__Work instruction__.
Below are entries; tally how many lines hold the string "brick" and answer with only that figure.

__Material for this exercise__.
- - - -
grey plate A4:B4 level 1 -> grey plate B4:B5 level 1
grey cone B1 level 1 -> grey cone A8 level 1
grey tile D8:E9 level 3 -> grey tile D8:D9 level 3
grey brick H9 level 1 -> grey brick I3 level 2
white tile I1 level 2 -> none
- - - -
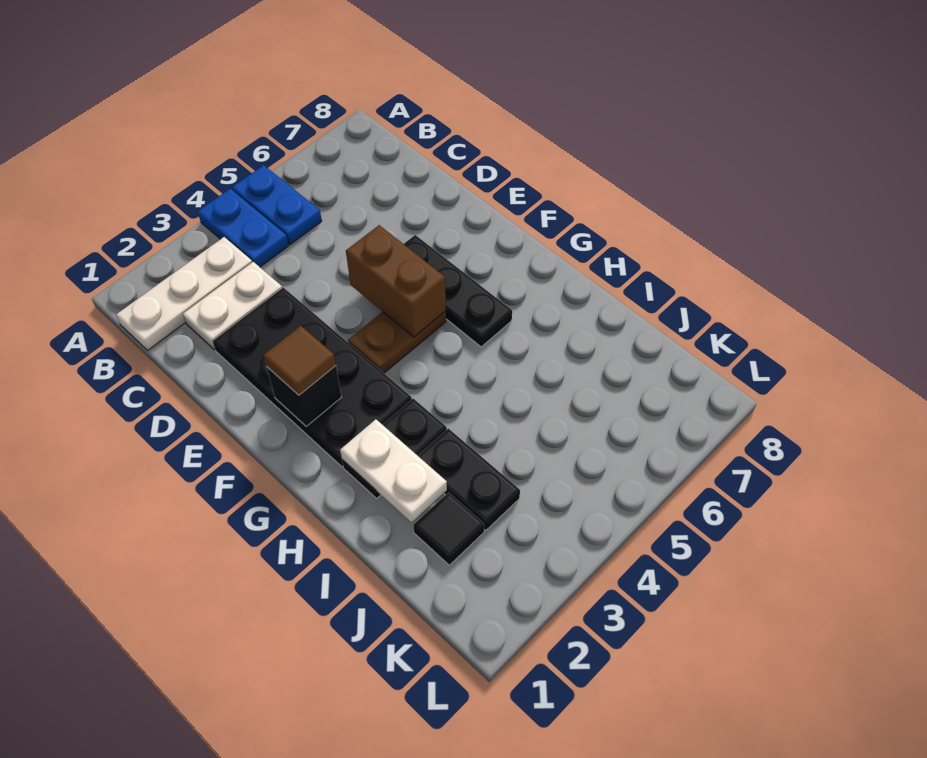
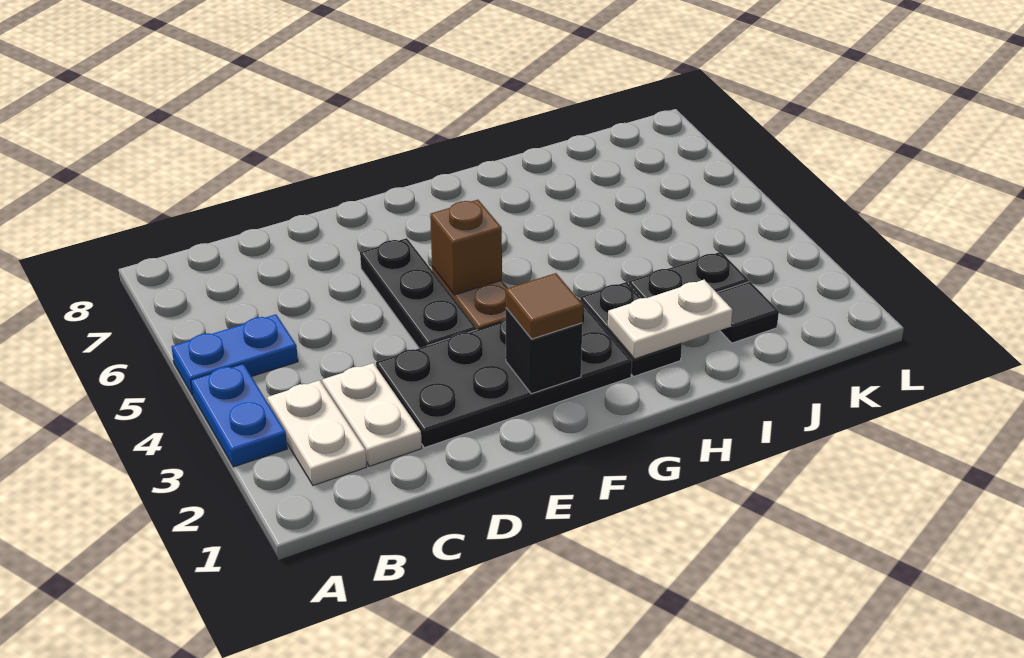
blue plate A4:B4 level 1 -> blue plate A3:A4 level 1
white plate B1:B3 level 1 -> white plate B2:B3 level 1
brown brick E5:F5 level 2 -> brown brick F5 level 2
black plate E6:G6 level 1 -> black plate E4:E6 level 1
- - - -
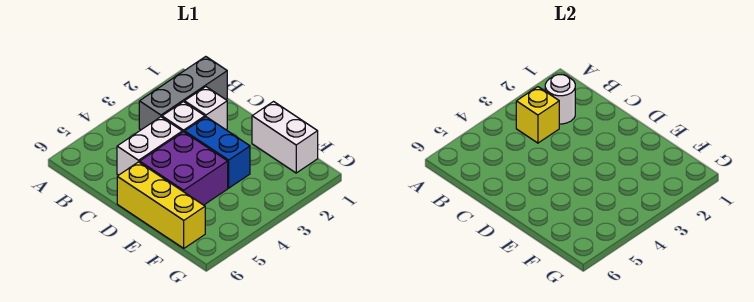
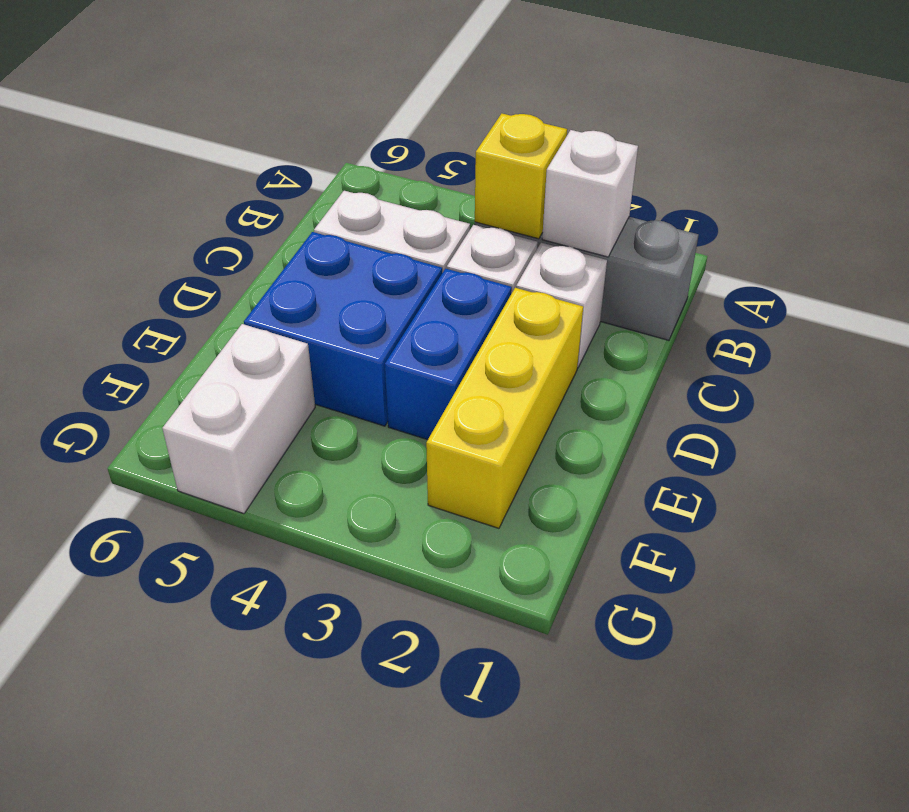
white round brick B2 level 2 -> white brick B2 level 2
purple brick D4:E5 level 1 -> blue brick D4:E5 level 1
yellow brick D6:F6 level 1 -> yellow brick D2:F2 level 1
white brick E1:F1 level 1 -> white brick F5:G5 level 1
- - - -
__Output for this exercise__.
6